To do —
Could you retype exactly the line containing "none -> green brick G11:H13 level 1" and every line after it in the data below, leaving out the pictures?
____ Material supplied
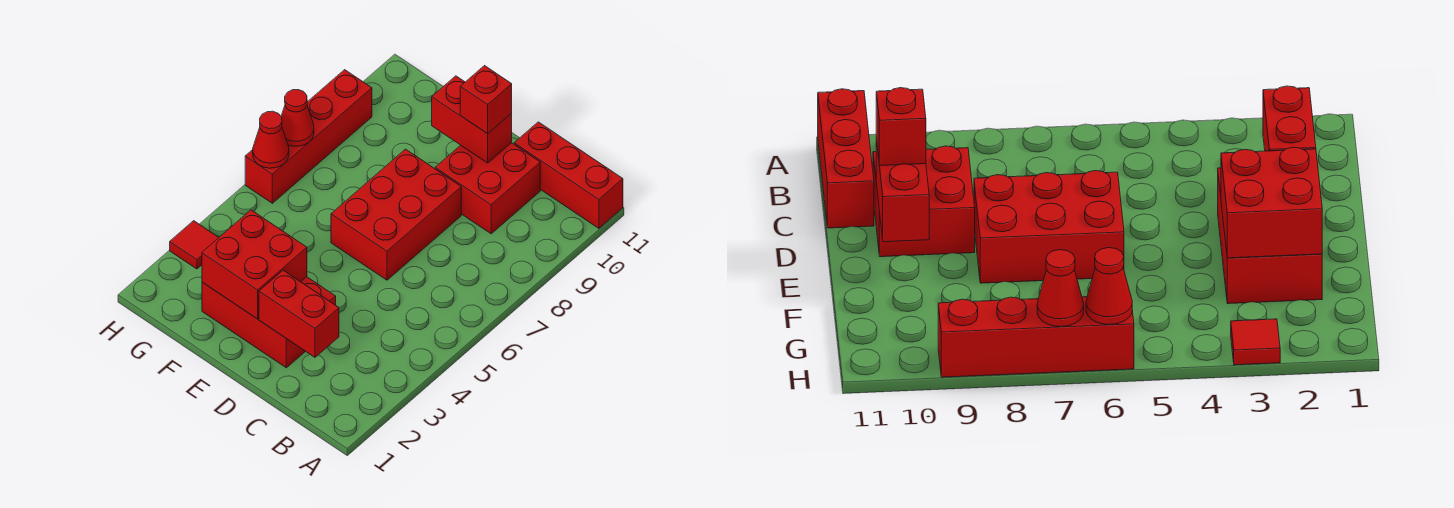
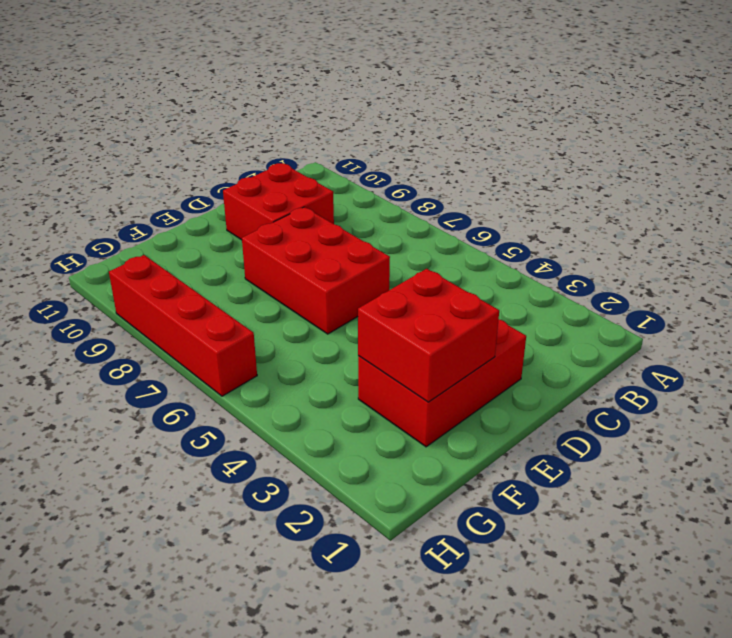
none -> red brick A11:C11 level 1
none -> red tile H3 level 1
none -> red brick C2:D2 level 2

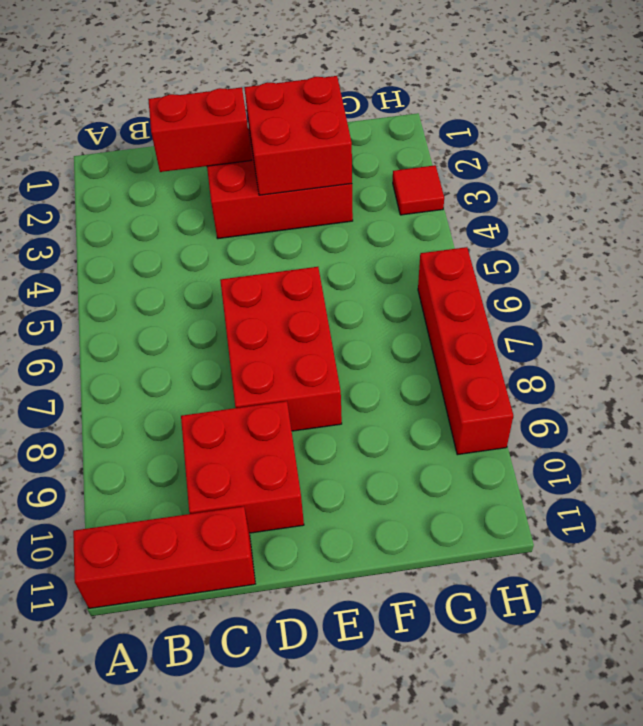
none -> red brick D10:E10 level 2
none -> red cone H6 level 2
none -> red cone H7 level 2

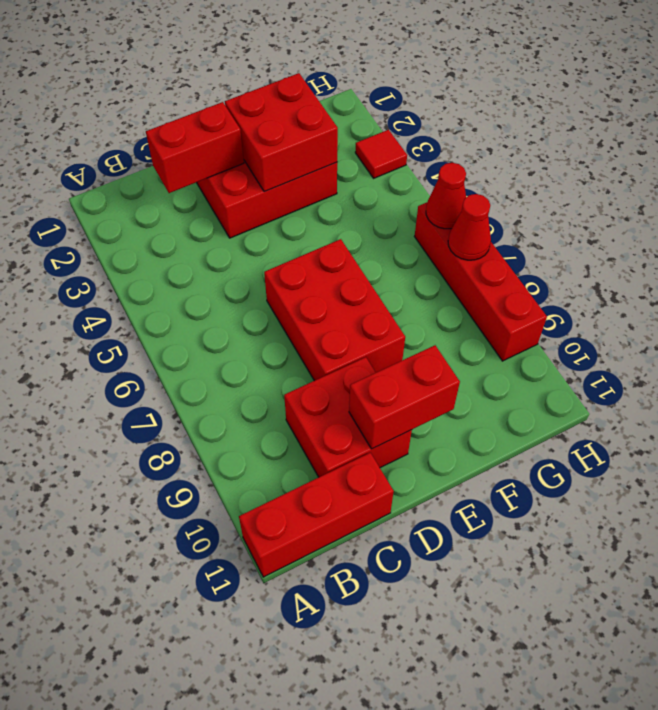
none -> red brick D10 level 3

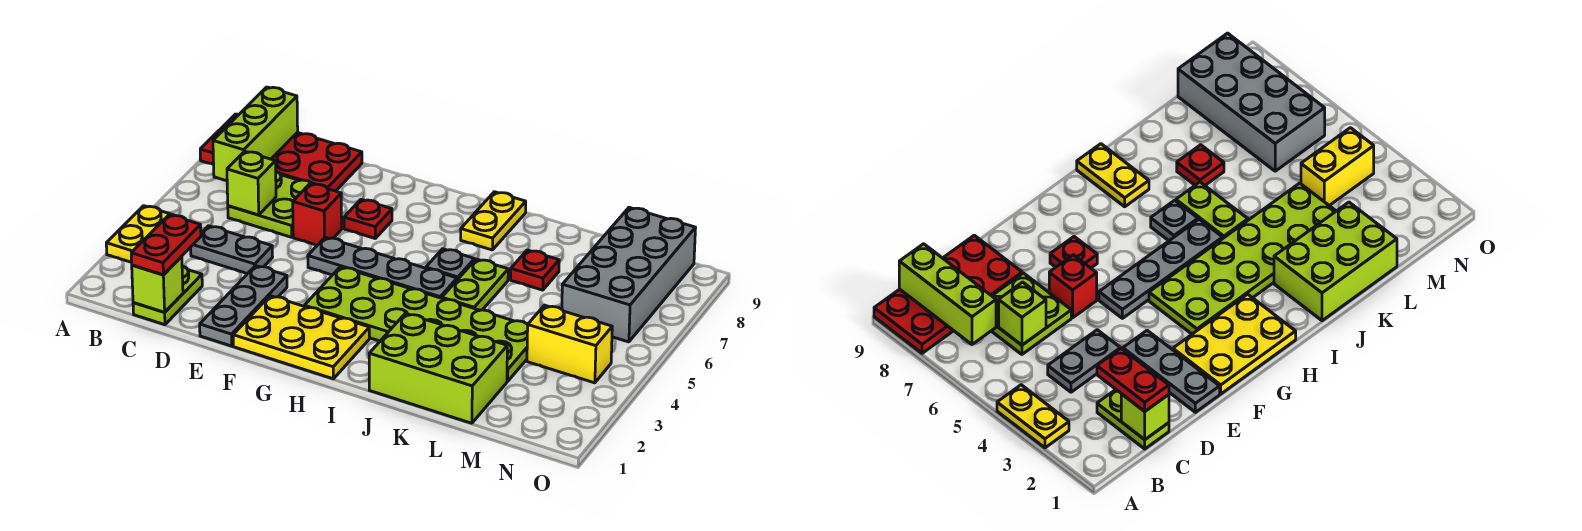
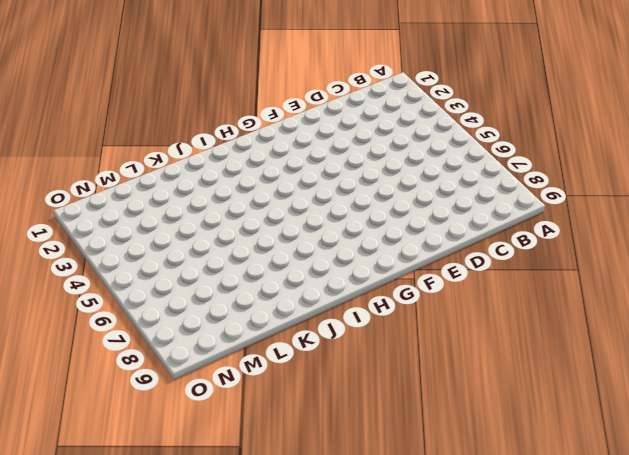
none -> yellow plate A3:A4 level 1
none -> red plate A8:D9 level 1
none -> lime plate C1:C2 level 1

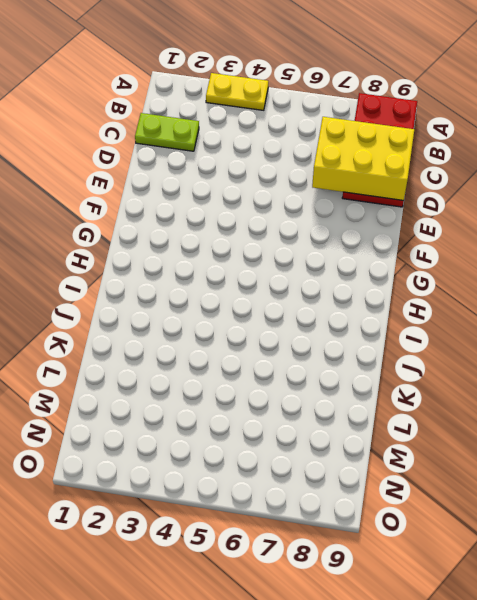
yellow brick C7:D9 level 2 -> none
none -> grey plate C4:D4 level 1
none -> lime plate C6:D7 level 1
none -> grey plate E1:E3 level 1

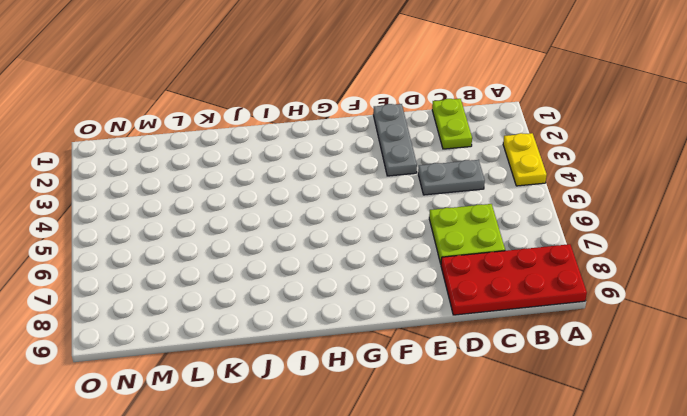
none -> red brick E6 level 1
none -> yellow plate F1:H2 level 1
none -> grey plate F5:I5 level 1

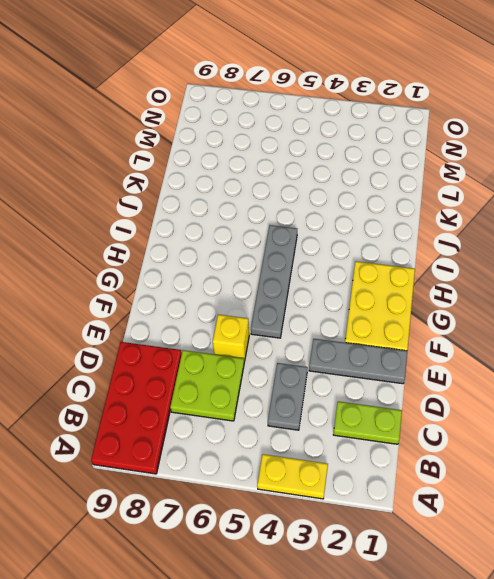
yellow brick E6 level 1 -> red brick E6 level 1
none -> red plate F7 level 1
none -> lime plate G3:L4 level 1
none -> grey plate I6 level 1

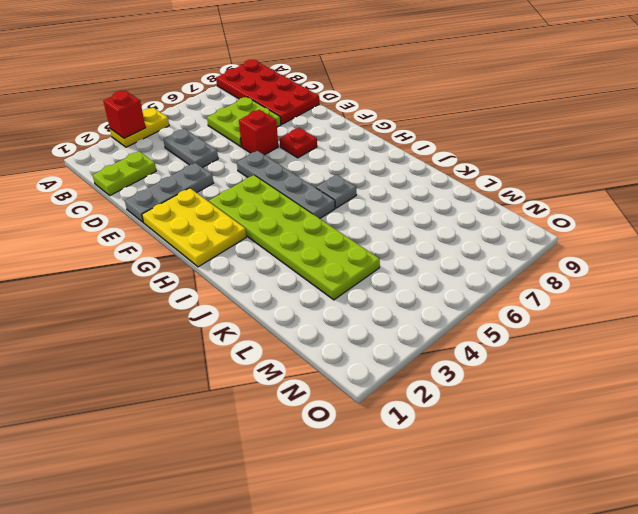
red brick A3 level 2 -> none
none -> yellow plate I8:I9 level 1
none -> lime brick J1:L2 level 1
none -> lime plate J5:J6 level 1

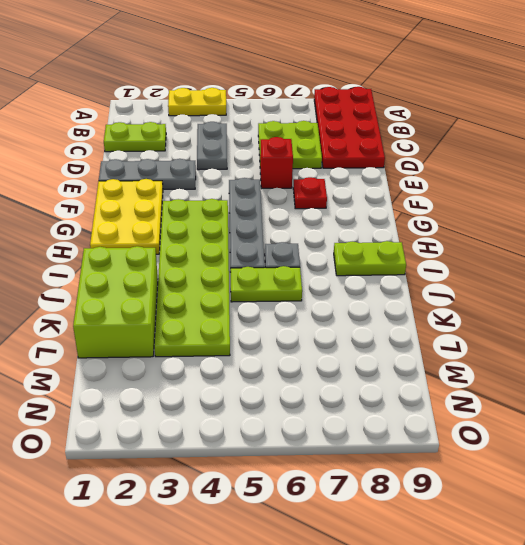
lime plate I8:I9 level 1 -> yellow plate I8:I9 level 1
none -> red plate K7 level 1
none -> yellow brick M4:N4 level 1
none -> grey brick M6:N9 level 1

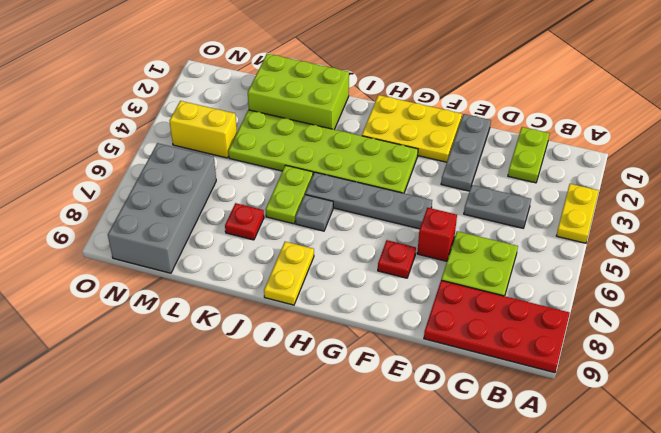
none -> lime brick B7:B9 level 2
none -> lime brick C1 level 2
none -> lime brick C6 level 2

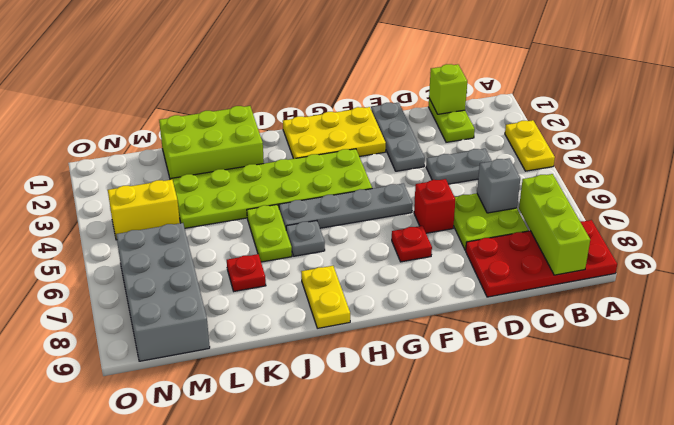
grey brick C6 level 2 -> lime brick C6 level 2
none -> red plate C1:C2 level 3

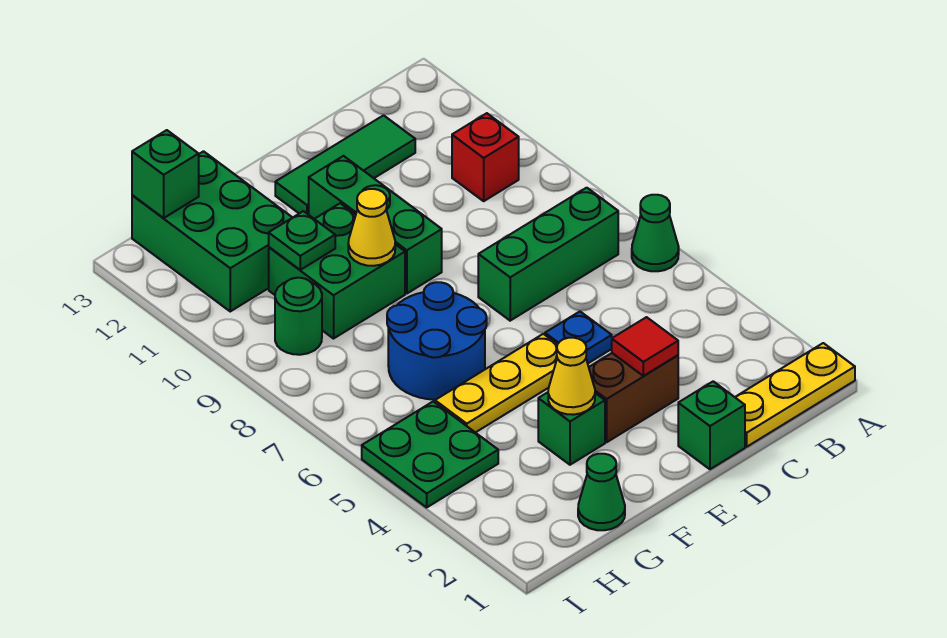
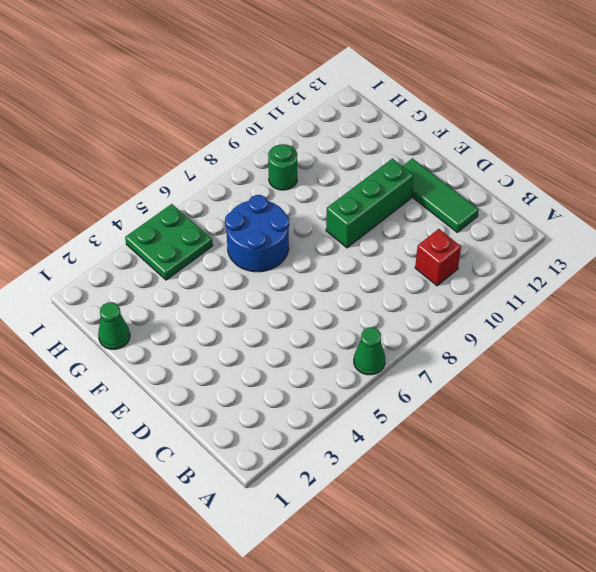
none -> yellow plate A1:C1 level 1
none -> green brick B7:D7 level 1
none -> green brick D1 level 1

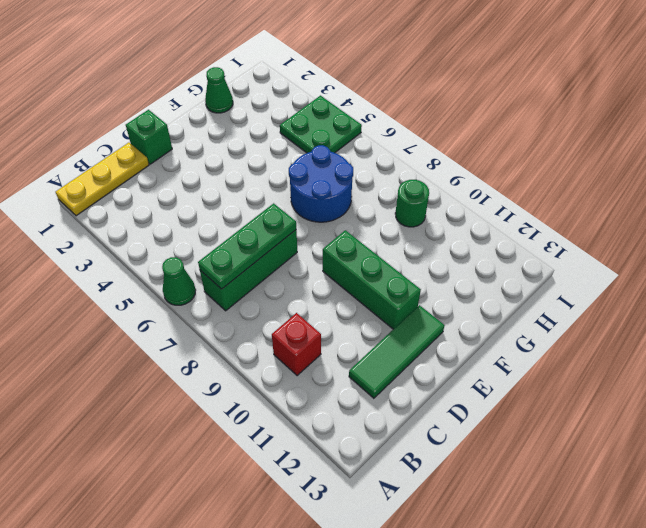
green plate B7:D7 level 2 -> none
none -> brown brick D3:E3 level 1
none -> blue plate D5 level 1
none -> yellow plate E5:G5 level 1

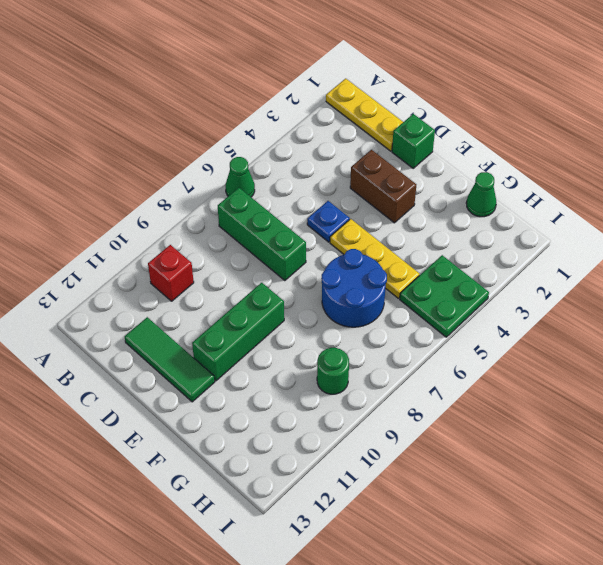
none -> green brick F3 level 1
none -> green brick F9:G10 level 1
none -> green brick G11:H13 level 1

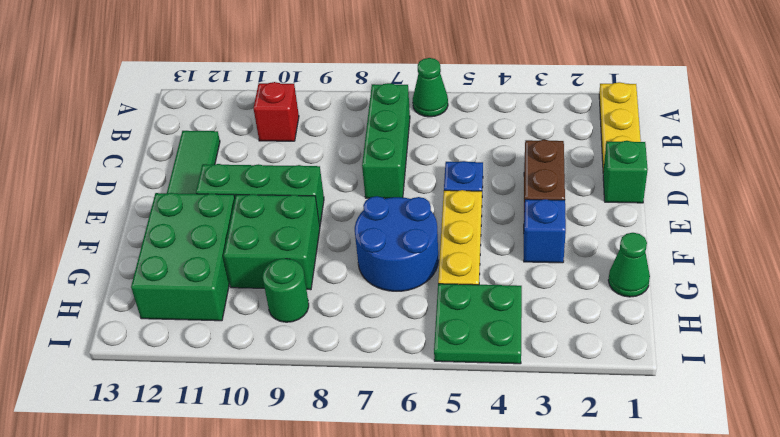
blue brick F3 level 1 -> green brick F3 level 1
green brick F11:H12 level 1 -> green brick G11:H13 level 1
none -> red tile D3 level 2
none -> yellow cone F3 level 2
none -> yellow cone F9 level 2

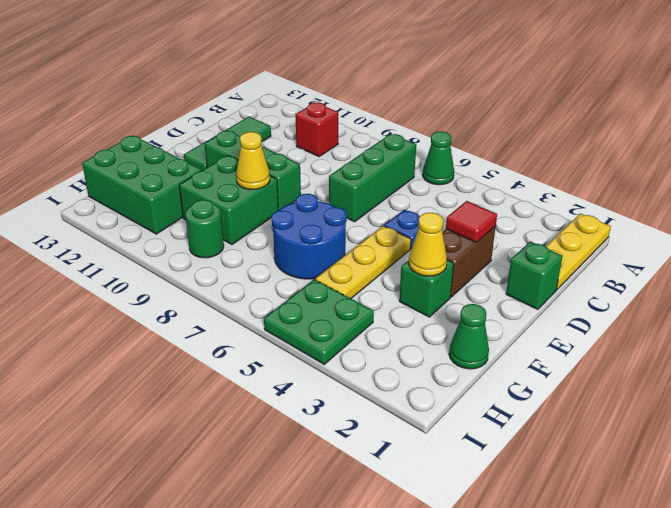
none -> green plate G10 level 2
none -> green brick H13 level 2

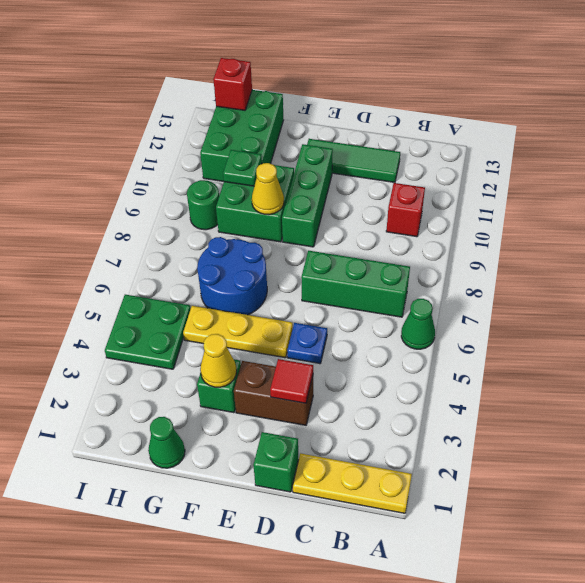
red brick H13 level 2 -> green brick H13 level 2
________
Completed exercise —
none -> green brick G11:H13 level 1

blue brick F3 level 1 -> green brick F3 level 1
green brick F11:H12 level 1 -> green brick G11:H13 level 1
none -> red tile D3 level 2
none -> yellow cone F3 level 2
none -> yellow cone F9 level 2

none -> green plate G10 level 2
none -> green brick H13 level 2

red brick H13 level 2 -> green brick H13 level 2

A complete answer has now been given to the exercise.